Job: Isolate every line in the records below with "cyan" in it.

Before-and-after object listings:
════

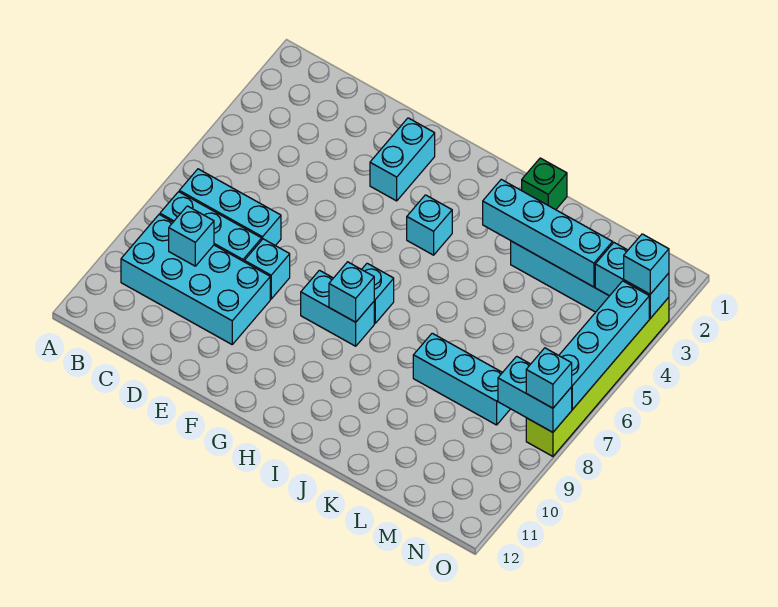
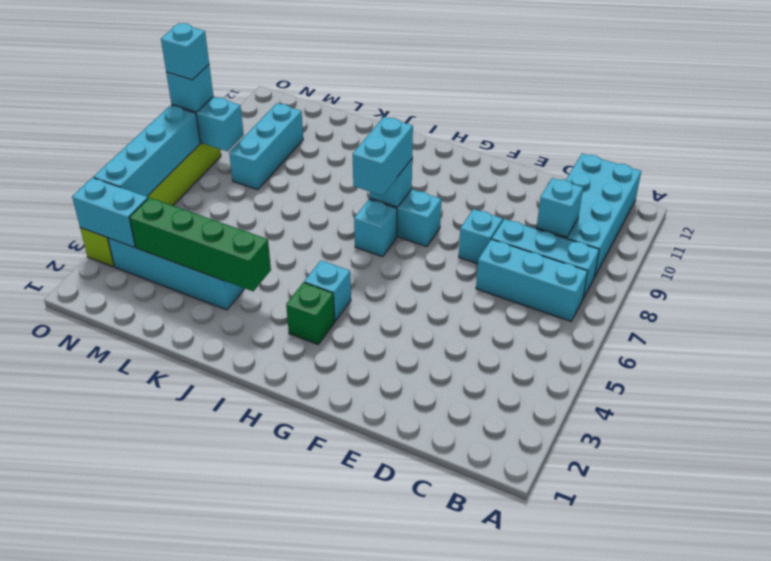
cyan 2x4 brick [121,215,270,344] -> cyan 2x4 brick turned to [536,154,641,276]
cyan 1x2 brick [370,118,435,201] -> cyan 1x2 brick moved to [353,117,413,196]
green 1x1 brick [522,158,567,210] -> green 1x1 brick moved to [286,282,335,344]
cyan 1x4 brick [483,179,613,287] -> green 1x4 brick [129,198,271,291]
cyan 1x3 brick [413,333,510,425] -> cyan 1x3 brick turned to [229,103,303,190]
cyan 1x1 brick [624,234,669,294] -> cyan 1x1 brick moved to [161,23,209,80]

════

Answer section:
cyan 2x4 brick [121,215,270,344] -> cyan 2x4 brick turned to [536,154,641,276]
cyan 1x2 brick [370,118,435,201] -> cyan 1x2 brick moved to [353,117,413,196]
cyan 1x4 brick [483,179,613,287] -> green 1x4 brick [129,198,271,291]
cyan 1x3 brick [413,333,510,425] -> cyan 1x3 brick turned to [229,103,303,190]
cyan 1x1 brick [624,234,669,294] -> cyan 1x1 brick moved to [161,23,209,80]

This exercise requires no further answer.